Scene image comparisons
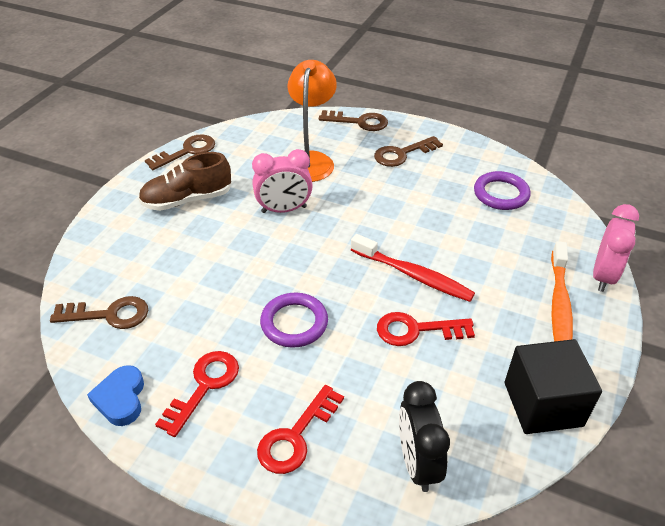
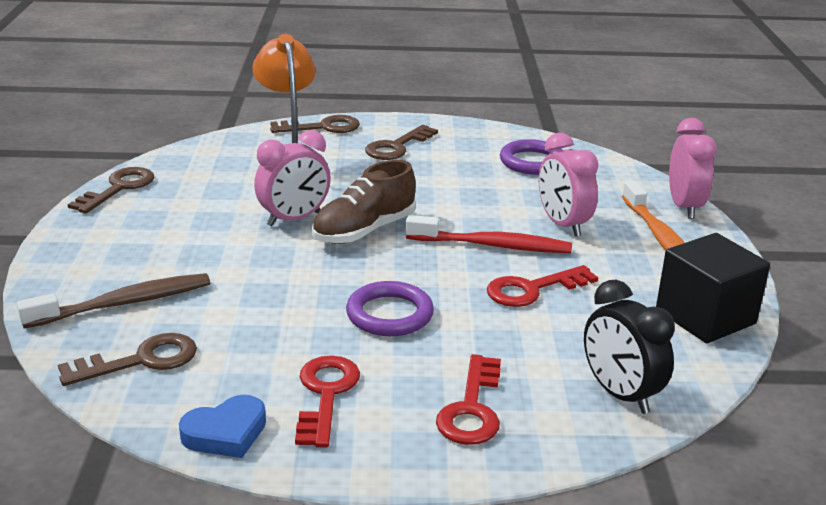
camera: 25 degrees left, 15 degrees down
blue heart [87,365,144,426] -> blue heart turned 90 degrees counterclockwise [179,395,266,458]
brown shoe [138,152,232,211] -> brown shoe moved to [312,160,416,244]
none -> brown toothbrush [17,273,210,328]
none -> pink clock [539,133,599,237]

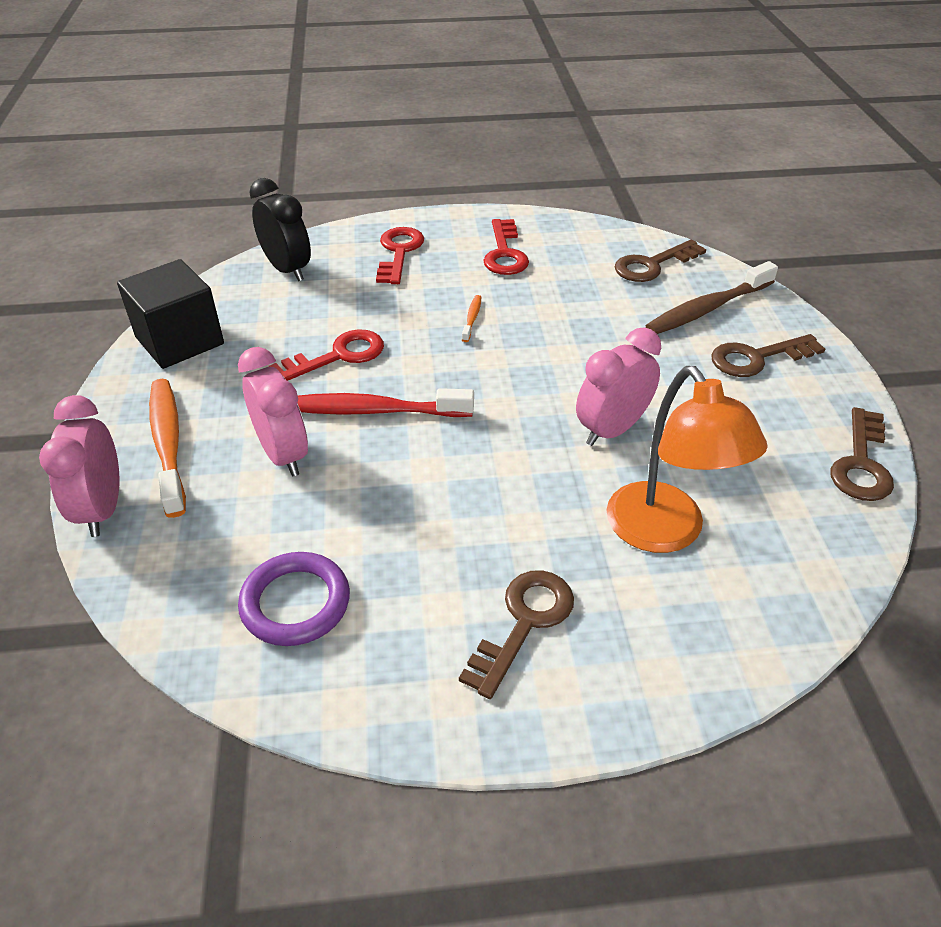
camera: 175 degrees right, 15 degrees up
blue heart [179,395,266,458] -> none
brown key [270,115,360,133] -> brown key moved to [711,334,825,377]
brown shoe [312,160,416,244] -> none
purple ring [346,281,434,336] -> orange toothbrush [462,295,481,342]

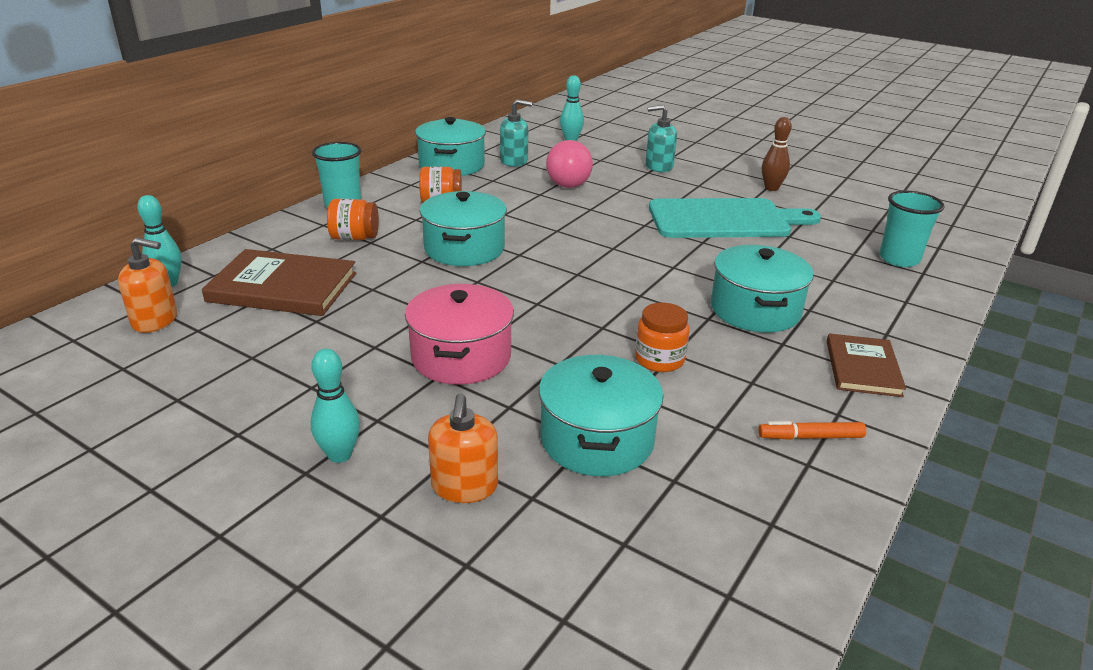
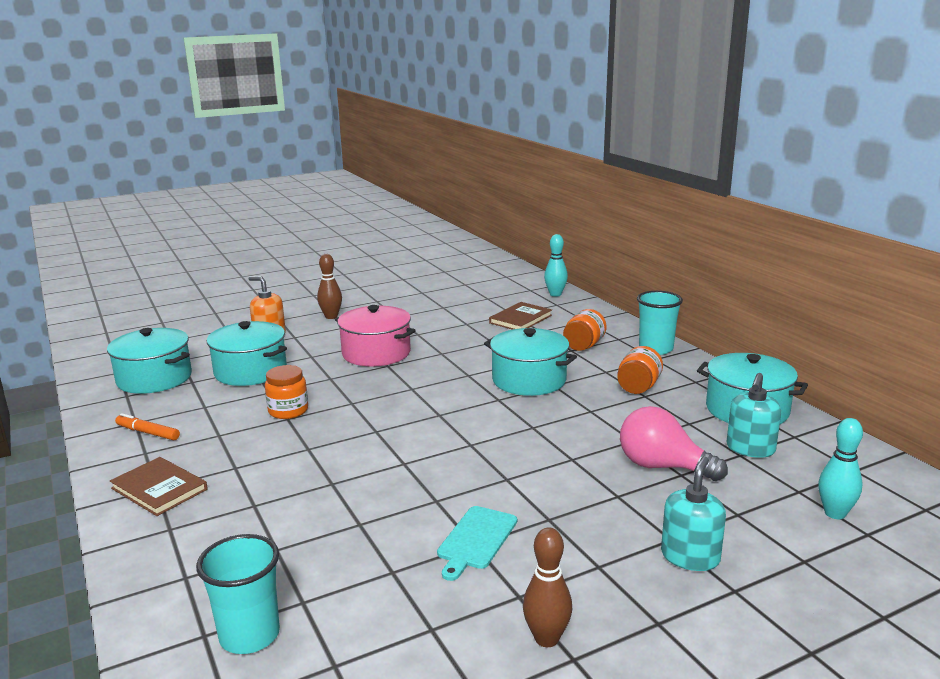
camera: 120 degrees right, 10 degrees down
orange soap dispenser [118,237,177,333] -> none
brown book [202,249,356,316] -> brown book [489,302,552,329], size x0.63
turquoise bowling pin [310,349,360,463] -> brown bowling pin [317,254,342,319]
turquoise cutting board [649,198,821,238] -> turquoise cutting board [437,506,517,581], size x0.49
turquoise pot [711,245,814,333] -> turquoise pot moved to [107,328,192,394]
orange marker [758,421,866,440] -> orange marker turned 90 degrees counterclockwise [115,413,180,440]

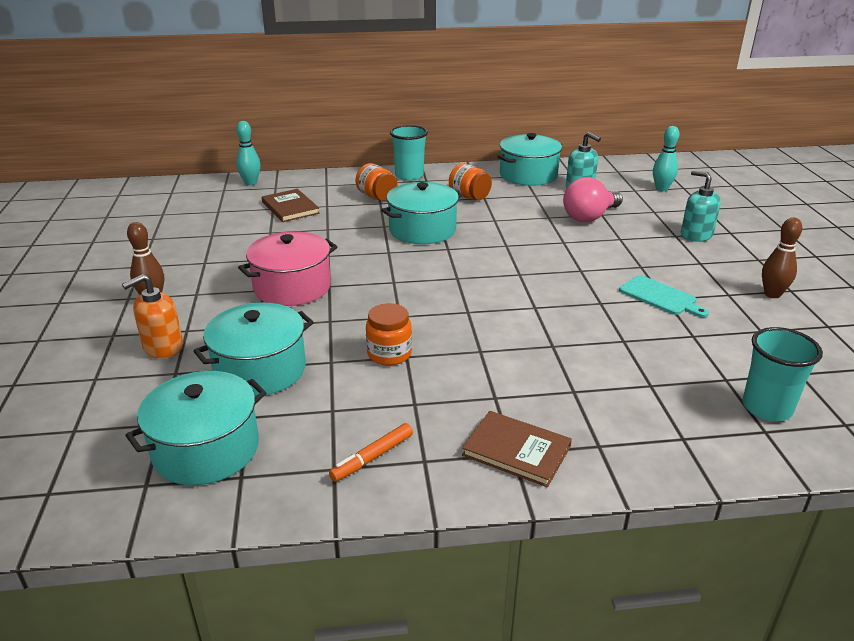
camera: 70 degrees left, 10 degrees up
brown book [110,457,208,516] -> brown book turned 60 degrees clockwise [462,411,572,487]

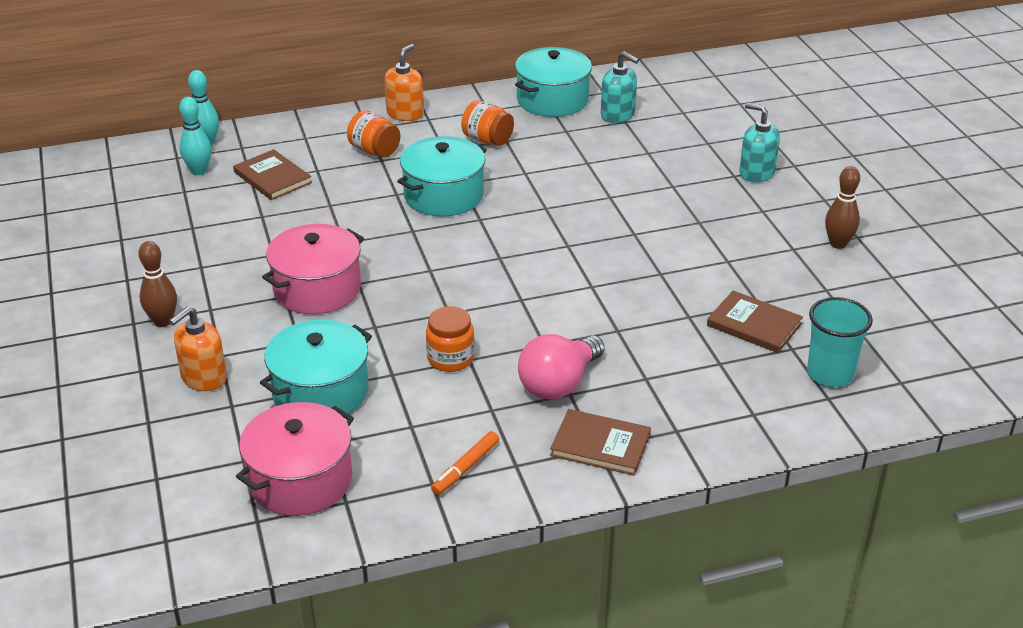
camera: 10 degrees left, 5 degrees up
turquoise pot [125,371,267,485] -> pink pot [236,402,354,516]
turquoise cup [390,125,428,181] -> orange soap dispenser [384,44,424,121]
pink light bulb [563,177,623,222] -> pink light bulb moved to [518,334,605,400]
turquoise cutting board [619,275,709,317] -> none
turquoise bowling pin [653,126,680,191] -> turquoise bowling pin moved to [179,97,212,175]
none -> brown book [707,290,803,353]

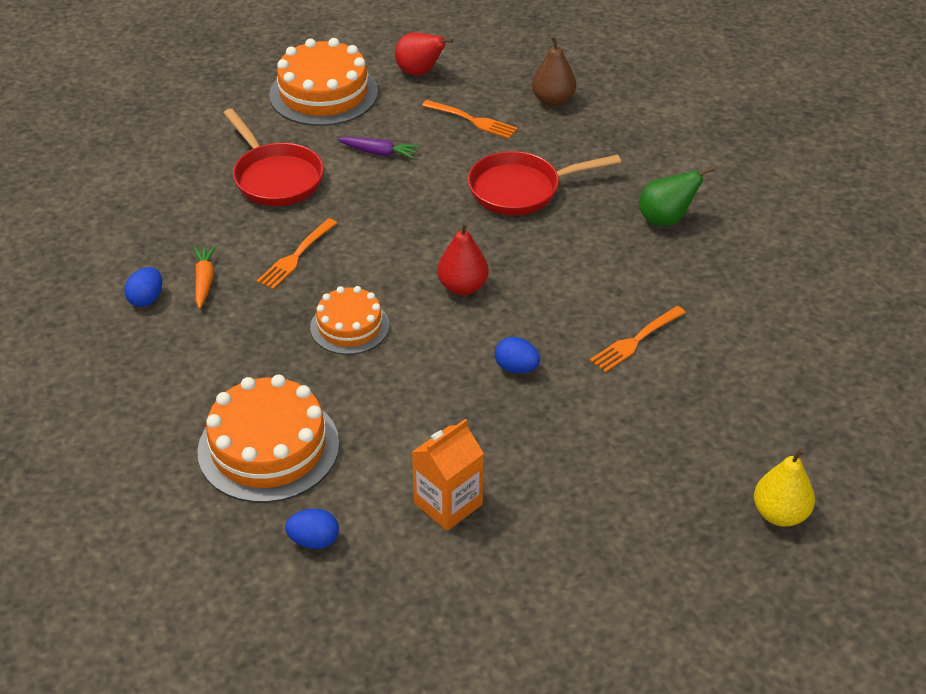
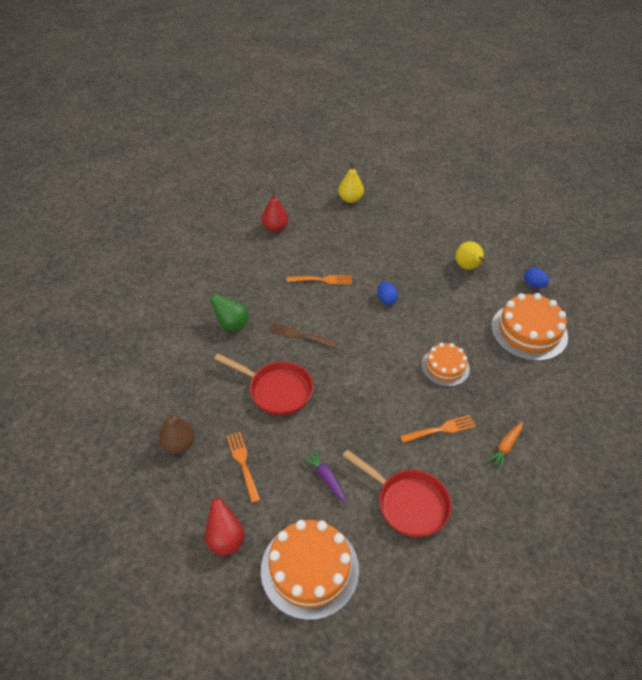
camera: 140 degrees left, 5 degrees up
blue egg [124,267,162,307] -> none
red pan [223,108,324,206] -> red pan turned 120 degrees clockwise [342,450,452,538]
orange carton [412,419,484,531] -> yellow pear [456,241,484,270]
red pear [437,222,489,295] -> red pear moved to [262,191,288,232]
none -> brown fork [269,322,337,347]

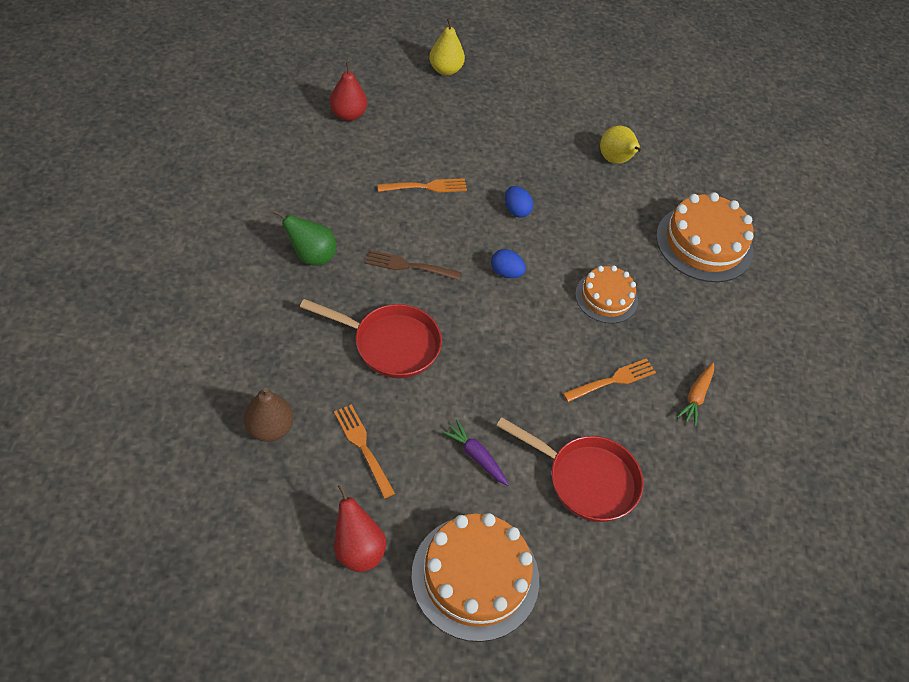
camera: 15 degrees left, 5 degrees up
blue egg [524,268,549,288] -> blue egg moved to [491,249,526,278]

Work task: Instructions for the copy: start at the first entry, stop after the line containing "turquoise cup [390,125,428,181]", keep every line exact, and drop the pictures.

Output below:
camera: 25 degrees left, 15 degrees down
blue heart [87,365,144,426] -> blue heart turned 90 degrees counterclockwise [179,395,266,458]
brown shoe [138,152,232,211] -> brown shoe moved to [312,160,416,244]
none -> brown toothbrush [17,273,210,328]
none -> pink clock [539,133,599,237]

camera: 175 degrees right, 15 degrees up
blue heart [179,395,266,458] -> none
brown key [270,115,360,133] -> brown key moved to [711,334,825,377]
brown shoe [312,160,416,244] -> none
purple ring [346,281,434,336] -> orange toothbrush [462,295,481,342]

camera: 120 degrees right, 10 degrees down
orange soap dispenser [118,237,177,333] -> none
brown book [202,249,356,316] -> brown book [489,302,552,329], size x0.63
turquoise bowling pin [310,349,360,463] -> brown bowling pin [317,254,342,319]
turquoise cutting board [649,198,821,238] -> turquoise cutting board [437,506,517,581], size x0.49
turquoise pot [711,245,814,333] -> turquoise pot moved to [107,328,192,394]
orange marker [758,421,866,440] -> orange marker turned 90 degrees counterclockwise [115,413,180,440]

camera: 70 degrees left, 10 degrees up
brown book [110,457,208,516] -> brown book turned 60 degrees clockwise [462,411,572,487]

camera: 10 degrees left, 5 degrees up
turquoise pot [125,371,267,485] -> pink pot [236,402,354,516]
turquoise cup [390,125,428,181] -> orange soap dispenser [384,44,424,121]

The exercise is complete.